• Required work
Lines from the beginning of the data through the line containing "insert: teddy in" are to be copied exactly, with no other line included.

• Stored data
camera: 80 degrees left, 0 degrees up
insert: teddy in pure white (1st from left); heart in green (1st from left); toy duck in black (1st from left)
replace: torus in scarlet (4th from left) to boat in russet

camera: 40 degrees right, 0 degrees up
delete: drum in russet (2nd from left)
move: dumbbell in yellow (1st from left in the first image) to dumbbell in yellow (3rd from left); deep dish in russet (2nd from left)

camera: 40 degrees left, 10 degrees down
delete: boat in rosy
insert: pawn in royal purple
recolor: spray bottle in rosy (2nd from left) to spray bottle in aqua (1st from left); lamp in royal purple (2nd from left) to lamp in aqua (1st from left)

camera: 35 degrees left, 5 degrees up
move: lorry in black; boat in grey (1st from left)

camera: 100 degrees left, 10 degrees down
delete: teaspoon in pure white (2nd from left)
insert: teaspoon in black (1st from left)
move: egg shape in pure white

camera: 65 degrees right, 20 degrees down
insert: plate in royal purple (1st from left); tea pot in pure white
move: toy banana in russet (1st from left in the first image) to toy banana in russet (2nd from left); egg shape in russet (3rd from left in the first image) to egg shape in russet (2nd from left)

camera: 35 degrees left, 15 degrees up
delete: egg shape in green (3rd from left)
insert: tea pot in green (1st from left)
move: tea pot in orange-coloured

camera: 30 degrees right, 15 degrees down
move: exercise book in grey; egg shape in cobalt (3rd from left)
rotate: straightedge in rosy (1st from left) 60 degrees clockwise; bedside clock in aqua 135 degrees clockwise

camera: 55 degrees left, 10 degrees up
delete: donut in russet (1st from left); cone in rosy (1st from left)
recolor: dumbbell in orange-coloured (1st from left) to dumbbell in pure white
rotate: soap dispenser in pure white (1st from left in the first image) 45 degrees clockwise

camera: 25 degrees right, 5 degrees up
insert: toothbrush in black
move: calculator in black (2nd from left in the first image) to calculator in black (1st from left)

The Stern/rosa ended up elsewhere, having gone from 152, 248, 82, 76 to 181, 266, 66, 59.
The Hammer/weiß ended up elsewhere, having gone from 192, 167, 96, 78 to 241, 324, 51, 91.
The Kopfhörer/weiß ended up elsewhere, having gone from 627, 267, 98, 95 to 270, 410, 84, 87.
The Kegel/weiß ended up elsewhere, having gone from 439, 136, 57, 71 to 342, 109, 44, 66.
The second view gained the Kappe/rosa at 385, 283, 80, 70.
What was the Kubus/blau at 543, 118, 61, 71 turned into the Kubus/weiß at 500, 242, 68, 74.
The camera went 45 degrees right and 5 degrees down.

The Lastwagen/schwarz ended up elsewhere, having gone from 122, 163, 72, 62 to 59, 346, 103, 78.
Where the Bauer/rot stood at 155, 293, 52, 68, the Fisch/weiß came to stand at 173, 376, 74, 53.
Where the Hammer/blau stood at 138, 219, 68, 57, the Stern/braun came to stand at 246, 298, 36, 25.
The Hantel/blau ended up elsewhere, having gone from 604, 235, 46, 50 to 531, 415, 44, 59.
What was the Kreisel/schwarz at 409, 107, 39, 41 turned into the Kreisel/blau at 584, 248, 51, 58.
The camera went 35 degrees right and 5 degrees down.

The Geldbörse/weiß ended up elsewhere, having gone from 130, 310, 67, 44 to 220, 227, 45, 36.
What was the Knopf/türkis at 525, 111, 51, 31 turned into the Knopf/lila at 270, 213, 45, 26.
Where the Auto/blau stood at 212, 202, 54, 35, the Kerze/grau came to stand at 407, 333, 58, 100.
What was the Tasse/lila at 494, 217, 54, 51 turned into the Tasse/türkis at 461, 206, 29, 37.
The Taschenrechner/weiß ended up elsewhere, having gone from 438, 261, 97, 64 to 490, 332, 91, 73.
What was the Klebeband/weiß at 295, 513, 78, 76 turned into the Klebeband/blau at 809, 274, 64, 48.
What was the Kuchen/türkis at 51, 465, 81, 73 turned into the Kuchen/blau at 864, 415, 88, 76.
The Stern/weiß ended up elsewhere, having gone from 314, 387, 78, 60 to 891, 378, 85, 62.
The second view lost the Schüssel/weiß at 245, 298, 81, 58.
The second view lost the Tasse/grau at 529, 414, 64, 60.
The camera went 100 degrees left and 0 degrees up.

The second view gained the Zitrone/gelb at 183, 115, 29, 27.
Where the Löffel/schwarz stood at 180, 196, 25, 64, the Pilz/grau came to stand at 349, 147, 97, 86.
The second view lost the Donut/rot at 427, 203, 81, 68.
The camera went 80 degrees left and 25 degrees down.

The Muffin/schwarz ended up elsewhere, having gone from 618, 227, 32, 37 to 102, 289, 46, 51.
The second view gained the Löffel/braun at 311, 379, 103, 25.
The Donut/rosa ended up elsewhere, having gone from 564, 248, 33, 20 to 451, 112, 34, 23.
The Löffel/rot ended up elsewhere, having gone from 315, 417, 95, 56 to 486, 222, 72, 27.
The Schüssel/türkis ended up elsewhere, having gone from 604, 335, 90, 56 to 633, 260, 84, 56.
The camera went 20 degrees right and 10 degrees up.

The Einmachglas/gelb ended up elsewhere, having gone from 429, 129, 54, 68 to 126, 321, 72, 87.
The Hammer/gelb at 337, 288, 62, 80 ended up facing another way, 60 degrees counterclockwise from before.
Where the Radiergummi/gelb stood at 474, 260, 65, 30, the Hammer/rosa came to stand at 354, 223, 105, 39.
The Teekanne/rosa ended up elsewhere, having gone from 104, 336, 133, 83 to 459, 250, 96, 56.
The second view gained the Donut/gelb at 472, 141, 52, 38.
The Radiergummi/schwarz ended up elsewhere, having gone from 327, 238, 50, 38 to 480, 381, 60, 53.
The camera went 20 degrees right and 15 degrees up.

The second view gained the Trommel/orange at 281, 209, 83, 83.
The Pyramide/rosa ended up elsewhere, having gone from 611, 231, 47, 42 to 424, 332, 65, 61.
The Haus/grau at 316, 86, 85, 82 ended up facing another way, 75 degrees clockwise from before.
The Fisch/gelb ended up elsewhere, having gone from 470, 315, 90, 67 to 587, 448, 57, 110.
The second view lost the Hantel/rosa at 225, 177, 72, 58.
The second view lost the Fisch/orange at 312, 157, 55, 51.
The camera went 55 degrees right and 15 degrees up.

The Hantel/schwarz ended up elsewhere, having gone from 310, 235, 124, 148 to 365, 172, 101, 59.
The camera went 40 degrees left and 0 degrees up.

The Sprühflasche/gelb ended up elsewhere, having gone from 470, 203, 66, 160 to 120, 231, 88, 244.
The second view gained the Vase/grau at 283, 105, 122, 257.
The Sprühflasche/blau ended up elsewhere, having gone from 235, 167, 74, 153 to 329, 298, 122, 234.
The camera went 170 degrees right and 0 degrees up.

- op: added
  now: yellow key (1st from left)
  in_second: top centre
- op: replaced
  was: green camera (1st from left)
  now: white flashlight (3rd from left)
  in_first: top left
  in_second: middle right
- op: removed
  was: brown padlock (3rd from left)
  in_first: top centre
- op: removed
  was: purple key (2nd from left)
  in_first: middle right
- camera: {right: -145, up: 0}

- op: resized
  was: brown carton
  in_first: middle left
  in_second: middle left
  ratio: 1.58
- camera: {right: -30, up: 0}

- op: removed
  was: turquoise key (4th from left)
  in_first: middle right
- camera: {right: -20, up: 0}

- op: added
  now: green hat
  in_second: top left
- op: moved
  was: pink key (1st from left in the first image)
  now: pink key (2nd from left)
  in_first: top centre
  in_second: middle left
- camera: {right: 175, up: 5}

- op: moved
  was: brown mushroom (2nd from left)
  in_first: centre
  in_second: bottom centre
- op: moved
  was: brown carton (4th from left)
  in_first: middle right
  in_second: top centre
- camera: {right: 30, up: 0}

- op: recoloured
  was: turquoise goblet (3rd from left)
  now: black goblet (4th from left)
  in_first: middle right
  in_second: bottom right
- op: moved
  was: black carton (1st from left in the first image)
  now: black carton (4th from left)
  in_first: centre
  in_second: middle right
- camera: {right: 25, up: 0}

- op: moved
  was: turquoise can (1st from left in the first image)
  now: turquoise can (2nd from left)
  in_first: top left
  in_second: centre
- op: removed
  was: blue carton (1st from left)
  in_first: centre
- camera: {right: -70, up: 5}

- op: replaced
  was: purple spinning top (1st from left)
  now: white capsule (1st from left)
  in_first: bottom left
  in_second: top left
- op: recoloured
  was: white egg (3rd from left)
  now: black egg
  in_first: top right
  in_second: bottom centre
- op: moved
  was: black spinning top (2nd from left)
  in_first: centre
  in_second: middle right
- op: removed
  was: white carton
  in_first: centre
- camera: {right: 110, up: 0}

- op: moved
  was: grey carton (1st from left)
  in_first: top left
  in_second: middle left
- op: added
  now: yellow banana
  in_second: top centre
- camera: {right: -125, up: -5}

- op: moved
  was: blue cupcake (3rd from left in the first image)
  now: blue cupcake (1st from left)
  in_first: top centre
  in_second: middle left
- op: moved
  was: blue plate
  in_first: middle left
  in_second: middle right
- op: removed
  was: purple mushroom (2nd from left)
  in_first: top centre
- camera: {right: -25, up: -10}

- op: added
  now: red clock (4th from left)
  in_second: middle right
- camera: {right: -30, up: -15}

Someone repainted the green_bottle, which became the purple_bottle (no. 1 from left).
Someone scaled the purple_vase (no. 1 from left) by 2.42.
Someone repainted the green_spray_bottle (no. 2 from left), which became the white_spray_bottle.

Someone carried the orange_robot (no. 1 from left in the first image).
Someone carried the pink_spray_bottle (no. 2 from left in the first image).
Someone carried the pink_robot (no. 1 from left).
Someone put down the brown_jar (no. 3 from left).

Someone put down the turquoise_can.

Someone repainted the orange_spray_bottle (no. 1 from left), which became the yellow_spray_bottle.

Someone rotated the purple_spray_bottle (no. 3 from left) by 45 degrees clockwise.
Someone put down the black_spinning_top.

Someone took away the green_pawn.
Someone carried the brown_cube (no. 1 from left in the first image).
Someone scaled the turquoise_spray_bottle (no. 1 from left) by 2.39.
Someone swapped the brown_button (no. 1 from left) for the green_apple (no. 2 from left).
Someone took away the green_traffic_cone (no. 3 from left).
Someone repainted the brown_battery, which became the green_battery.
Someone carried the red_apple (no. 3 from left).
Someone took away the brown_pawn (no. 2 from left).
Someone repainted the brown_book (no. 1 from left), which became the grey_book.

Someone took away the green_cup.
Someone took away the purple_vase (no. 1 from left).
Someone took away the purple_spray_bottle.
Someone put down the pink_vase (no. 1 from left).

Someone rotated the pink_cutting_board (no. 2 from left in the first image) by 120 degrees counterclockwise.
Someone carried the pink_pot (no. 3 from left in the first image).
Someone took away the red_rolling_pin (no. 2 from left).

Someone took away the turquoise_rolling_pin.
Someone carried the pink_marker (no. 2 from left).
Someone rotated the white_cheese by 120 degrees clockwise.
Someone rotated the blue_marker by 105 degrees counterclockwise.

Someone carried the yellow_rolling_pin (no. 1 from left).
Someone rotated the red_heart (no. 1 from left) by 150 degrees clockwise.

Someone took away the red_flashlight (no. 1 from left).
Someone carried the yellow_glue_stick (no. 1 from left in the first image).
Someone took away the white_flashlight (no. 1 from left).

• Finished exercise
camera: 80 degrees left, 0 degrees up
insert: teddy in pure white (1st from left); heart in green (1st from left); toy duck in black (1st from left)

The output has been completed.